Available data
____

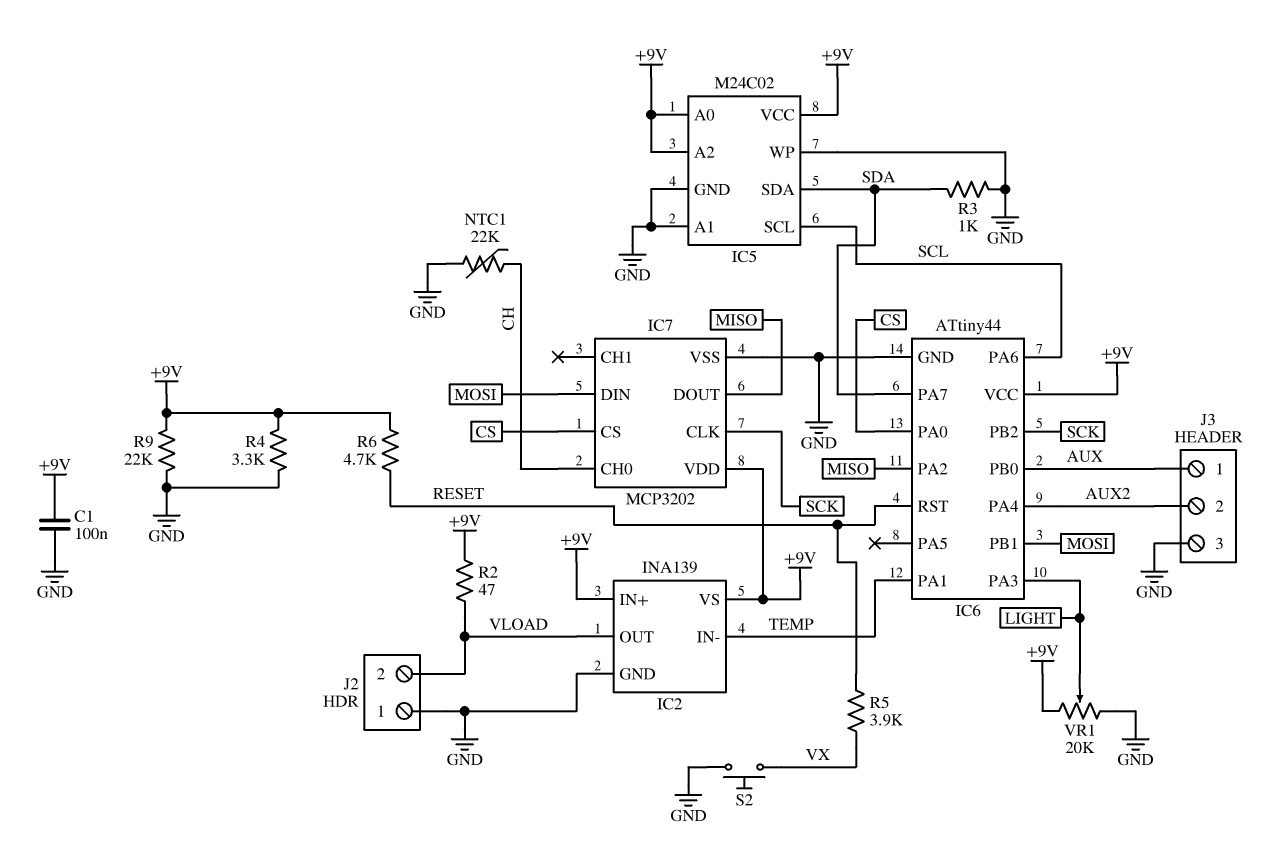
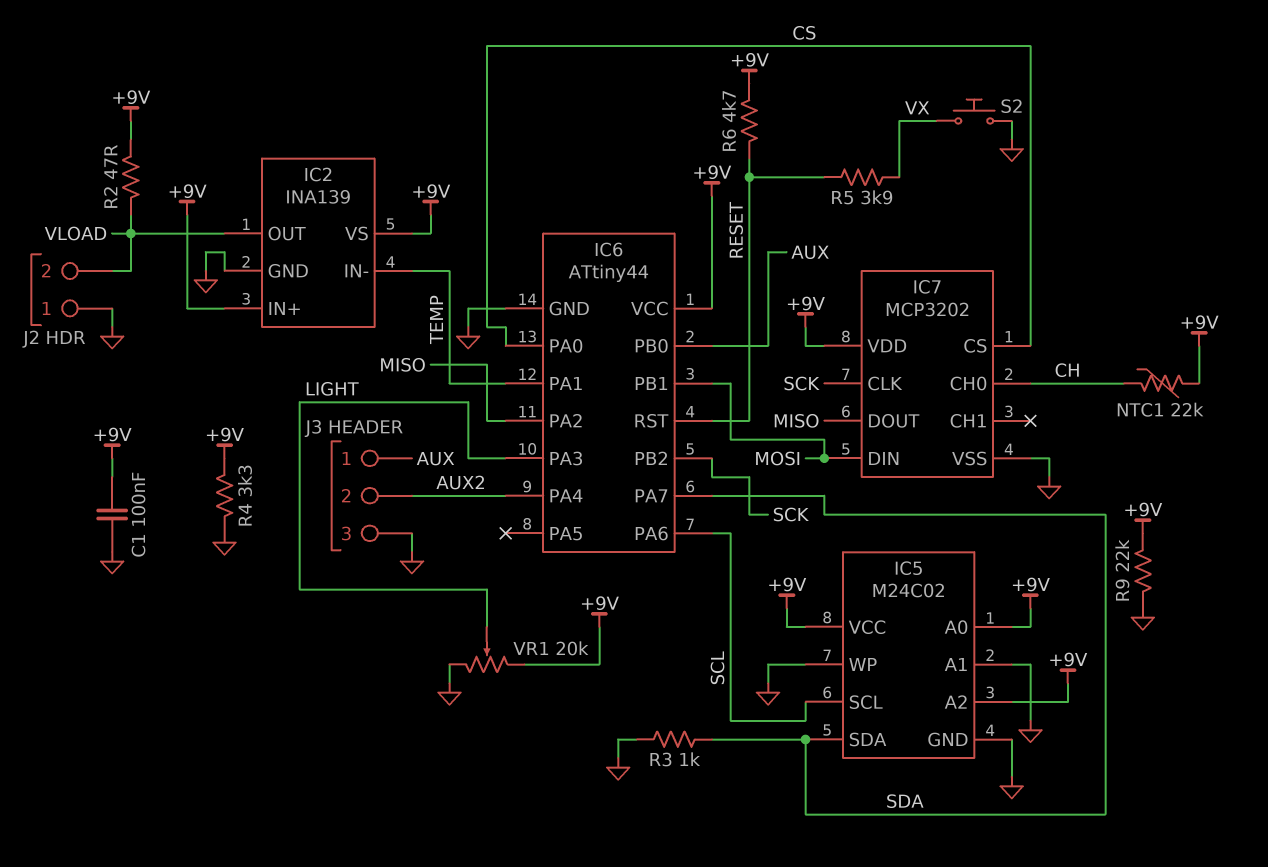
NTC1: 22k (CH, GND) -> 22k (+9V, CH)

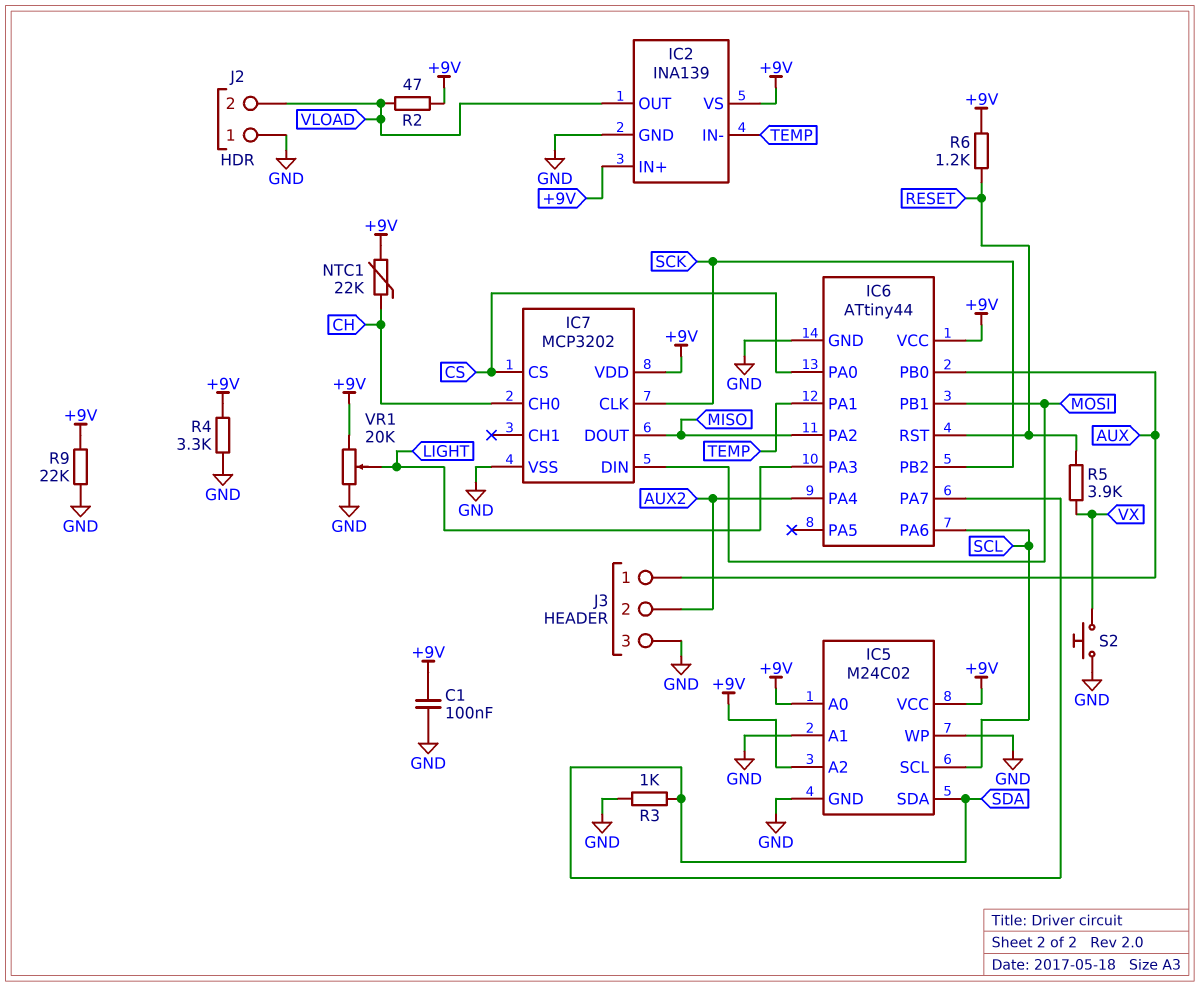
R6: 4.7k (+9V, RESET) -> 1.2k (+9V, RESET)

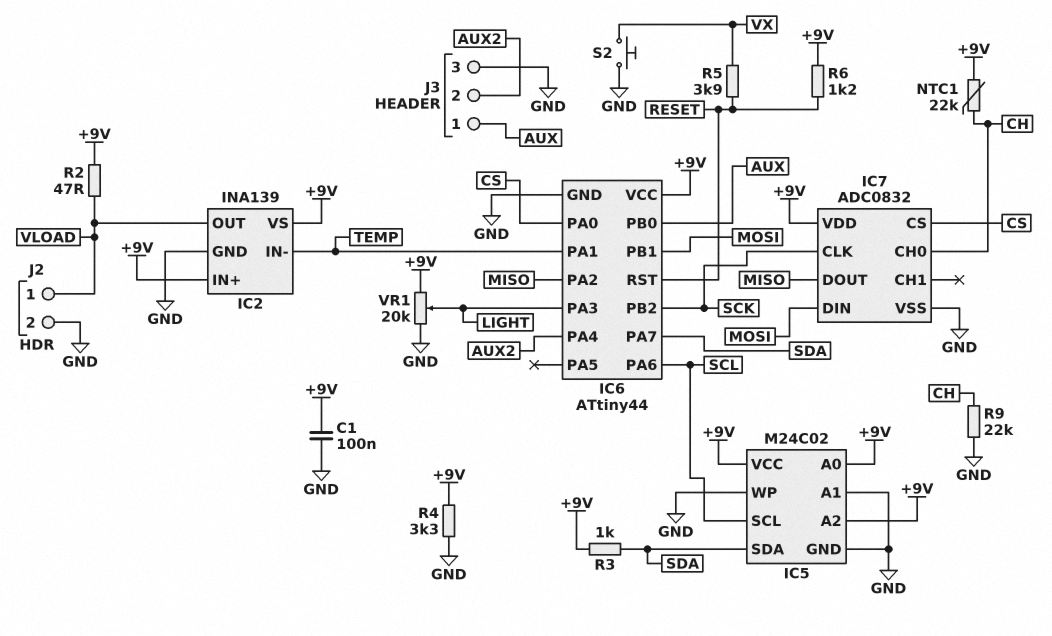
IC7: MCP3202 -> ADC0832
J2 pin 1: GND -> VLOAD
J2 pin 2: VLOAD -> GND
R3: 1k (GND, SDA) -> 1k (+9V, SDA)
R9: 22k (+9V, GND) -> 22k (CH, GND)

____

What is expected
What is needed is a word-for-word restatement of the entries, minus any pictures.

Output for this task
NTC1: 22k (CH, GND) -> 22k (+9V, CH)

R6: 4.7k (+9V, RESET) -> 1.2k (+9V, RESET)

IC7: MCP3202 -> ADC0832
J2 pin 1: GND -> VLOAD
J2 pin 2: VLOAD -> GND
R3: 1k (GND, SDA) -> 1k (+9V, SDA)
R9: 22k (+9V, GND) -> 22k (CH, GND)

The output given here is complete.